(WHAT NEEDS TO BE DONE) Check each line of the listing, and copy it if it contains the word "gone".

(DATASET EXCERPT)

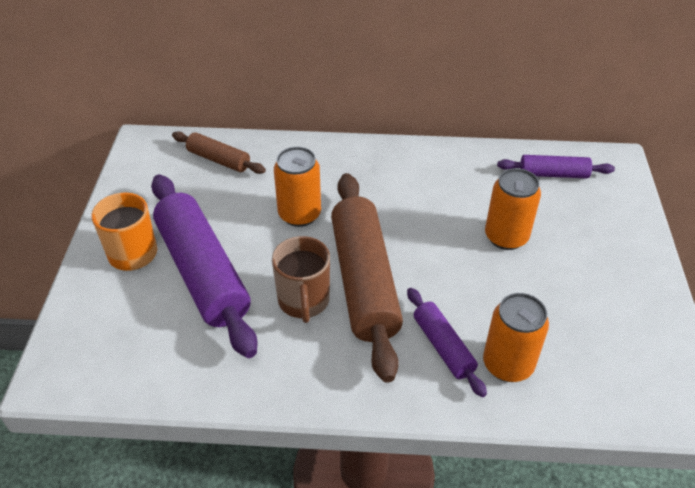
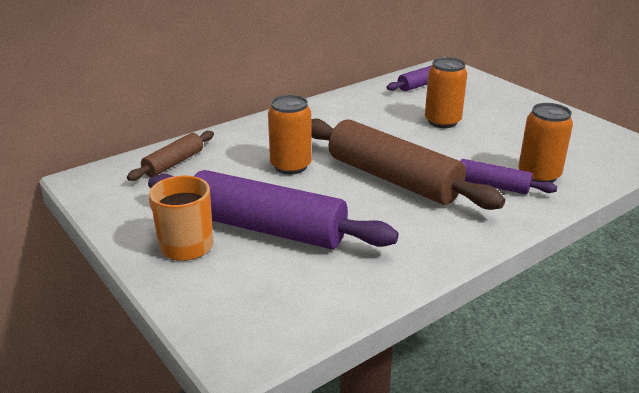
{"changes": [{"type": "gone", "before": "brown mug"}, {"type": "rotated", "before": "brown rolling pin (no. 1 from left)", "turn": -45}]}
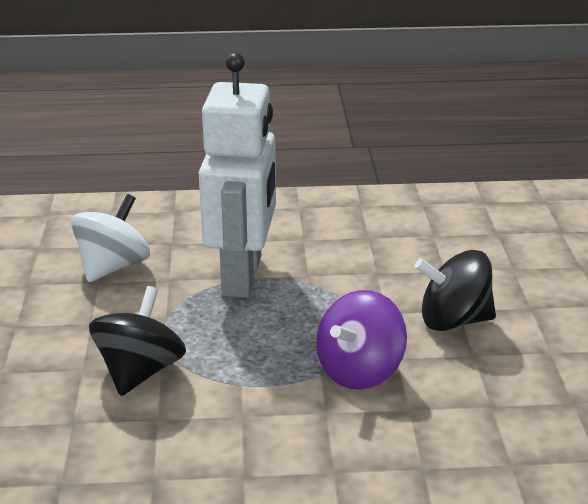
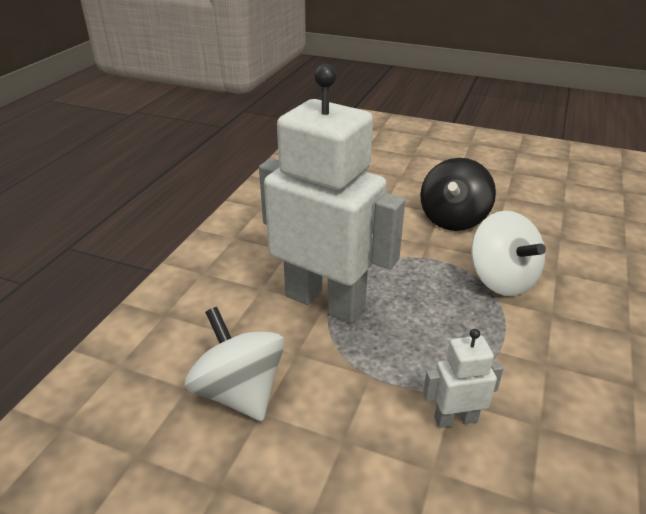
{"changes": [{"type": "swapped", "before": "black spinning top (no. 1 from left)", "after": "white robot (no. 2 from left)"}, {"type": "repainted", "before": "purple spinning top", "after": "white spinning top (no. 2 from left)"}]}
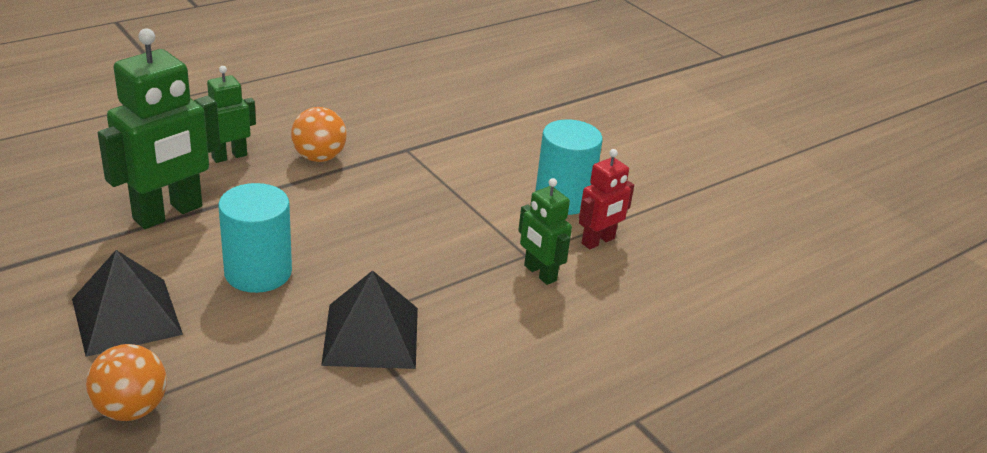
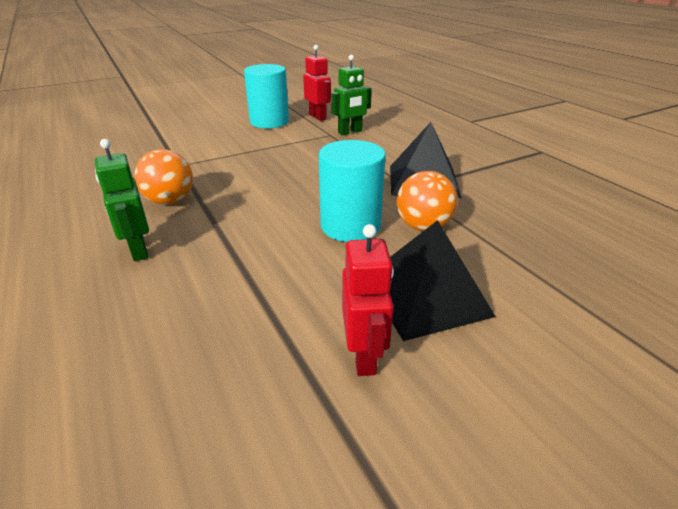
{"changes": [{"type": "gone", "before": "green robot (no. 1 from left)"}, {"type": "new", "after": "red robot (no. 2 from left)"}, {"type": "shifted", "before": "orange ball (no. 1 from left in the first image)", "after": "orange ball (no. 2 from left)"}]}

(WRITTEN RESPONSE)
{"changes": [{"type": "gone", "before": "brown mug"}, {"type": "rotated", "before": "brown rolling pin (no. 1 from left)", "turn": -45}]}
{"changes": [{"type": "gone", "before": "green robot (no. 1 from left)"}, {"type": "new", "after": "red robot (no. 2 from left)"}, {"type": "shifted", "before": "orange ball (no. 1 from left in the first image)", "after": "orange ball (no. 2 from left)"}]}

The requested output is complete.